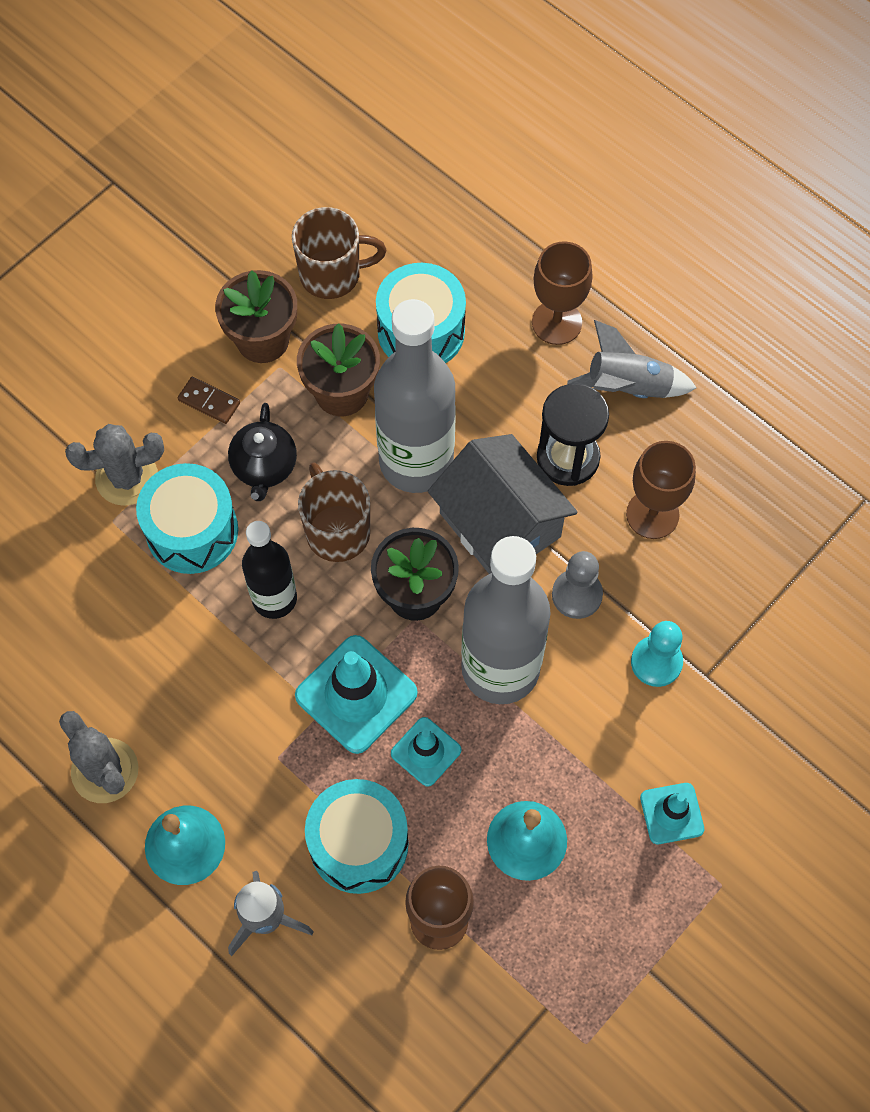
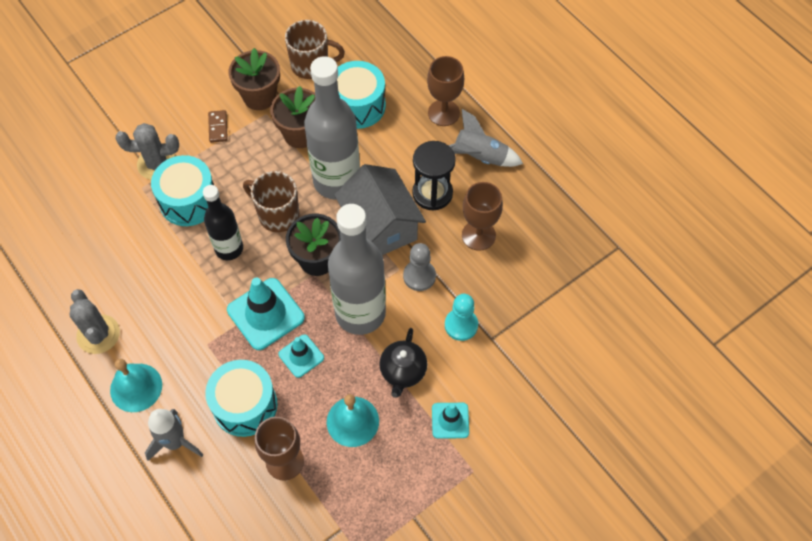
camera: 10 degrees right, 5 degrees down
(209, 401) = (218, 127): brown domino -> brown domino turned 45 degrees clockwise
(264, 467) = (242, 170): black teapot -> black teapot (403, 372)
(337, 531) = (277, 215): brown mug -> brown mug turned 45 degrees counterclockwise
━━━━━━━━
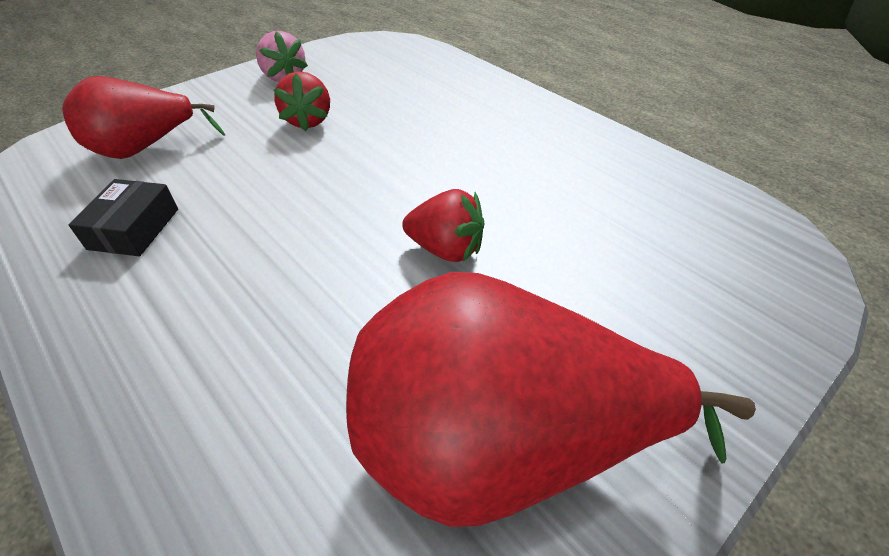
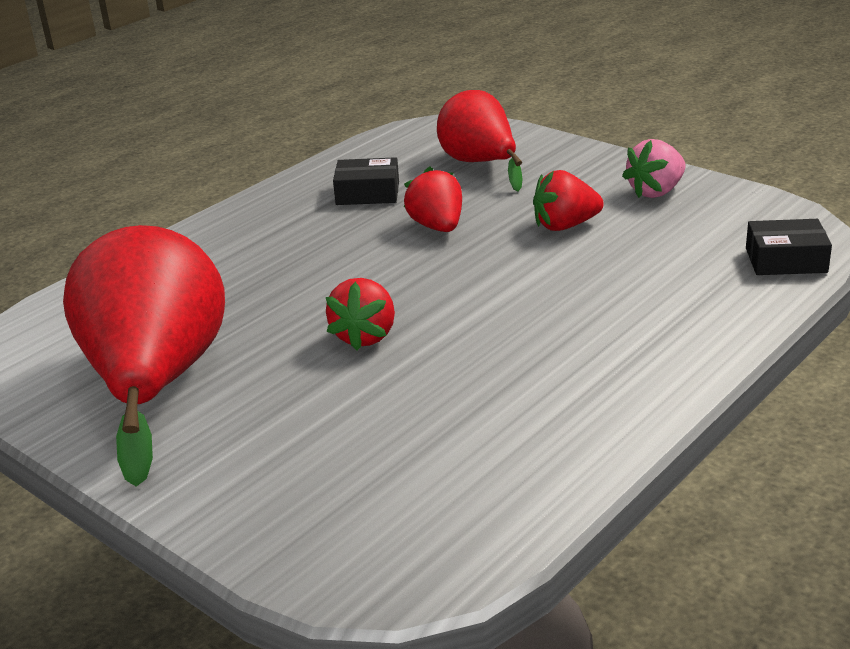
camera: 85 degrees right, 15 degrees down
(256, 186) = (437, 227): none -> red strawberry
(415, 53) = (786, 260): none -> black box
━━━━━━━━
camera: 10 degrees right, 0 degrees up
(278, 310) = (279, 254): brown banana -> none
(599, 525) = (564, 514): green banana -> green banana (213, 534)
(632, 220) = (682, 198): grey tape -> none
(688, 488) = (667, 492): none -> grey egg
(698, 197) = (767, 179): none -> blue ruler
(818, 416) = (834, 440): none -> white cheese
━━━━━━━━
→ What to work on
Check each line of the data above for the word "grey". Report how many lines have it, and nothing else.

→ Task result
2